**WHAT IS BEING ASKED:** Lines with the string "bear" must each be copied from the listing.

**GIVEN DATA:**
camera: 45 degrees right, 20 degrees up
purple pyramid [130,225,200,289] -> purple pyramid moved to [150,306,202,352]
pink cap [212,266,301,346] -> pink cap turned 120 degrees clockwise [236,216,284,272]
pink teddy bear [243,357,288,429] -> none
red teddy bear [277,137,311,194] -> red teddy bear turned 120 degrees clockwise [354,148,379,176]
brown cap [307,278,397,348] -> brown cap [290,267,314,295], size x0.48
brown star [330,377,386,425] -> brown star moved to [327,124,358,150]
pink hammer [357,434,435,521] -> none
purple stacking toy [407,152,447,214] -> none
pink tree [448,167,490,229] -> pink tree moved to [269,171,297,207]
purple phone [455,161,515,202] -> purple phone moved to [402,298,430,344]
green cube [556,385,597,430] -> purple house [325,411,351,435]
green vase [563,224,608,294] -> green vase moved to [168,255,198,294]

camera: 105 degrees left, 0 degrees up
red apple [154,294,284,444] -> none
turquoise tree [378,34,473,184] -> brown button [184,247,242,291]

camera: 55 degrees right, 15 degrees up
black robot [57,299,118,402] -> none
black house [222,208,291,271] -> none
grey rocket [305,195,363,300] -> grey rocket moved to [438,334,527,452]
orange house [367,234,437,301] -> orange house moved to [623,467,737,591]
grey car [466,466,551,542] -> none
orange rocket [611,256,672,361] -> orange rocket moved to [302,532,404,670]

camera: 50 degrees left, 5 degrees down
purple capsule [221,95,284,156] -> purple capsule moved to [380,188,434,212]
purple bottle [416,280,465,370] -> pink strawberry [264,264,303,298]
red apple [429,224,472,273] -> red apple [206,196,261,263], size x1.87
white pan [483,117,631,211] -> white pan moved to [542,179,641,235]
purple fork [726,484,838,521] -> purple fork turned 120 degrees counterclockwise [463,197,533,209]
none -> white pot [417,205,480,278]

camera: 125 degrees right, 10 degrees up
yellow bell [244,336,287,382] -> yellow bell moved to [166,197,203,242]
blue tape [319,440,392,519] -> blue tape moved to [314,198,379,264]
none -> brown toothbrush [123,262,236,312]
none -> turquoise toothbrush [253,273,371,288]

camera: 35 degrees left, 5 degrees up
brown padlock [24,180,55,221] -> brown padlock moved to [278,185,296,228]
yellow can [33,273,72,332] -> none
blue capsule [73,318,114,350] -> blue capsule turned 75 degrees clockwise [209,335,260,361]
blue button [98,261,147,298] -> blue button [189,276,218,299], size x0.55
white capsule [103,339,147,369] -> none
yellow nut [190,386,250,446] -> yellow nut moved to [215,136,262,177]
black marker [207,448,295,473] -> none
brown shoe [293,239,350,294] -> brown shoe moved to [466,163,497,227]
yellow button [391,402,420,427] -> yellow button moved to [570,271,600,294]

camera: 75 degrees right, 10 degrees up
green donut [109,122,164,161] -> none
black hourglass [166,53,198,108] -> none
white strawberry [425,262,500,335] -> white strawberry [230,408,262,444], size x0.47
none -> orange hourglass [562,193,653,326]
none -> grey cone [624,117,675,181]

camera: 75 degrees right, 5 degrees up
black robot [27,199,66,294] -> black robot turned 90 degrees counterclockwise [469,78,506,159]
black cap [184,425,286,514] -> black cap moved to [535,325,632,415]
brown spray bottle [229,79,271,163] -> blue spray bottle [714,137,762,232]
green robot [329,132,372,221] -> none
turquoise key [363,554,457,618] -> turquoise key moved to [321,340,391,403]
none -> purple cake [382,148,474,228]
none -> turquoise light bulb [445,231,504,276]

**SOLUTION TO THIS PROBLEM:**
pink teddy bear [243,357,288,429] -> none
red teddy bear [277,137,311,194] -> red teddy bear turned 120 degrees clockwise [354,148,379,176]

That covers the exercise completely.